Among the entries below, one line contains "yellow trapezoid: (164, 310)" and another contains "purple rectangle: (302, 41)". Transcribe those two lines and every line between them, exactly.
########################################
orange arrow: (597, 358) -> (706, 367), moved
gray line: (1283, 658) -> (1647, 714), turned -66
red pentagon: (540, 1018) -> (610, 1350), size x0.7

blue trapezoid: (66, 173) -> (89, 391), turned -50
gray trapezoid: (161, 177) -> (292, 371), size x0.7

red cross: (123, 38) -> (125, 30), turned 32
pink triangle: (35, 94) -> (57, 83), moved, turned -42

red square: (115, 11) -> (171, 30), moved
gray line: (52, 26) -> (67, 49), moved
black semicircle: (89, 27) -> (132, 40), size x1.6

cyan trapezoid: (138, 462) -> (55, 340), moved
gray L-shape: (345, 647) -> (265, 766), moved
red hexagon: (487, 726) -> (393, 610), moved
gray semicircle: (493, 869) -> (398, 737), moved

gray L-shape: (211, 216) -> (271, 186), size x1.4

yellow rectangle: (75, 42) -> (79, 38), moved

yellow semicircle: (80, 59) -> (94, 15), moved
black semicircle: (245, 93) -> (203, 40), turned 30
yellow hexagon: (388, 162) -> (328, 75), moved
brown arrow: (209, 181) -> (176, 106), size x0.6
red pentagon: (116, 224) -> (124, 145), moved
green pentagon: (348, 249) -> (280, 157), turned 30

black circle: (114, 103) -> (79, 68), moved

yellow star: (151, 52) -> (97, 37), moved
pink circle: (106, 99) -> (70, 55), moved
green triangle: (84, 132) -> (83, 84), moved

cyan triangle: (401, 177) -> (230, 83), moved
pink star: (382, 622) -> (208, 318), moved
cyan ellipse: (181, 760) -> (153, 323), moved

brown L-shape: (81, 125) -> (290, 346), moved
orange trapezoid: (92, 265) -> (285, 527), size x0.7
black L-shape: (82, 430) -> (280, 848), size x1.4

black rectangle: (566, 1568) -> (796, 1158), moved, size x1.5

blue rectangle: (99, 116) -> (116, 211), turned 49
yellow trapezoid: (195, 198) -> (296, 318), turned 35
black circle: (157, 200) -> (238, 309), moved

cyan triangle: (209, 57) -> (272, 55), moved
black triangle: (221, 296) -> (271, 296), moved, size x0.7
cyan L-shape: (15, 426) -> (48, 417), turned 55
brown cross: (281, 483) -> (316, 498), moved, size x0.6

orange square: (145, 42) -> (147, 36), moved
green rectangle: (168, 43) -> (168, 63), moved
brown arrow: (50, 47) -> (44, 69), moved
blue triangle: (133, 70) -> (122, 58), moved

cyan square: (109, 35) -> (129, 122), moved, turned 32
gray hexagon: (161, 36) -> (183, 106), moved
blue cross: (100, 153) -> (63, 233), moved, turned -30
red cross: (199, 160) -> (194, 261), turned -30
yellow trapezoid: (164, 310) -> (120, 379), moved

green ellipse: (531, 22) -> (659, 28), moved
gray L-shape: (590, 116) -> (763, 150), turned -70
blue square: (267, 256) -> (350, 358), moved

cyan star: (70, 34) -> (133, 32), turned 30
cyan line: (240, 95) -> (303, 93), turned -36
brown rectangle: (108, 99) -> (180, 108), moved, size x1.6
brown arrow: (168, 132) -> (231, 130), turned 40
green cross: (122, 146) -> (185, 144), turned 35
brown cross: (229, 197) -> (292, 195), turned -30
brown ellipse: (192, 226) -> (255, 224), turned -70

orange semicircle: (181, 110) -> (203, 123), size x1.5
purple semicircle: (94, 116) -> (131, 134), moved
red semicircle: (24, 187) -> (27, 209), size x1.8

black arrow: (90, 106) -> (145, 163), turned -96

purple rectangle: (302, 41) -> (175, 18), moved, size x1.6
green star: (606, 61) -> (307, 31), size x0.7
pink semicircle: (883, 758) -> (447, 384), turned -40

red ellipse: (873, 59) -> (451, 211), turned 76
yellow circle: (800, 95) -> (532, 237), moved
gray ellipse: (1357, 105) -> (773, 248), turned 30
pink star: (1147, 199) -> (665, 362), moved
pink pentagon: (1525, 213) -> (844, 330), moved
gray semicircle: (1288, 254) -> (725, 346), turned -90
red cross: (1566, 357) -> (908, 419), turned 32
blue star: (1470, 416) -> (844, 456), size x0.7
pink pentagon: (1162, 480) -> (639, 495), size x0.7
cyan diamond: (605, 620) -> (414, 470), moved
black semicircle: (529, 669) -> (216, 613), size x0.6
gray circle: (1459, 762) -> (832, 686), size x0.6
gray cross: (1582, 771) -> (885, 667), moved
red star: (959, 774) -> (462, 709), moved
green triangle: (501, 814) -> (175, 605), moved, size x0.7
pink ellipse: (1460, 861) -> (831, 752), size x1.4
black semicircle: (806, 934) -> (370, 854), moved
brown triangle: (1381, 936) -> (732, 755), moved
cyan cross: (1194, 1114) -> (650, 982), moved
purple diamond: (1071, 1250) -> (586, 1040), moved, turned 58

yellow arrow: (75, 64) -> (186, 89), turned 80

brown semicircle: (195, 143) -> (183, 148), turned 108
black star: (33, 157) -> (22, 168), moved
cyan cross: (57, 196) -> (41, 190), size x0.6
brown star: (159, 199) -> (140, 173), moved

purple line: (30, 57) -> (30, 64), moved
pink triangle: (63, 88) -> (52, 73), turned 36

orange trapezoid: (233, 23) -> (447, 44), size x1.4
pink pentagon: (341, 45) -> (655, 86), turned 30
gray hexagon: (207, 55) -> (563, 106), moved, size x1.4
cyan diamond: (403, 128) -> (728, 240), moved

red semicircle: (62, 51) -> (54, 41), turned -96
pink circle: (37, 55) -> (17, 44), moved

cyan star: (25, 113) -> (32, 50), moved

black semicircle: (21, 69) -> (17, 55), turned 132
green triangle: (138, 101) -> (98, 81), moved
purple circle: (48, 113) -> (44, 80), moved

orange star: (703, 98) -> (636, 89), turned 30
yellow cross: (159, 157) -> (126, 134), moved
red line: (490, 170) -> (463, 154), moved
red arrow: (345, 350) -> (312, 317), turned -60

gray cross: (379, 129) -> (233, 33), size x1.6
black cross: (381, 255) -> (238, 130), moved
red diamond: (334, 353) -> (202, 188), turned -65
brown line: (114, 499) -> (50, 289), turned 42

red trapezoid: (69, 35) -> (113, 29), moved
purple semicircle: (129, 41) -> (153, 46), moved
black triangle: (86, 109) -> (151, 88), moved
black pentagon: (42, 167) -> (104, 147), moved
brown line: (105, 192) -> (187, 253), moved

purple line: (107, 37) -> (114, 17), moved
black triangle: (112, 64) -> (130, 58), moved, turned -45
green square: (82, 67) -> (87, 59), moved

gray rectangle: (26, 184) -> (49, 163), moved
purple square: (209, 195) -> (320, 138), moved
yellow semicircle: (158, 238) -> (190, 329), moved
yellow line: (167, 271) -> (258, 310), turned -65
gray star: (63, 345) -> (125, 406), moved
########################################
◆ **Task solution**:
yellow trapezoid: (164, 310) -> (120, 379), moved

green ellipse: (531, 22) -> (659, 28), moved
gray L-shape: (590, 116) -> (763, 150), turned -70
blue square: (267, 256) -> (350, 358), moved

cyan star: (70, 34) -> (133, 32), turned 30
cyan line: (240, 95) -> (303, 93), turned -36
brown rectangle: (108, 99) -> (180, 108), moved, size x1.6
brown arrow: (168, 132) -> (231, 130), turned 40
green cross: (122, 146) -> (185, 144), turned 35
brown cross: (229, 197) -> (292, 195), turned -30
brown ellipse: (192, 226) -> (255, 224), turned -70

orange semicircle: (181, 110) -> (203, 123), size x1.5
purple semicircle: (94, 116) -> (131, 134), moved
red semicircle: (24, 187) -> (27, 209), size x1.8

black arrow: (90, 106) -> (145, 163), turned -96

purple rectangle: (302, 41) -> (175, 18), moved, size x1.6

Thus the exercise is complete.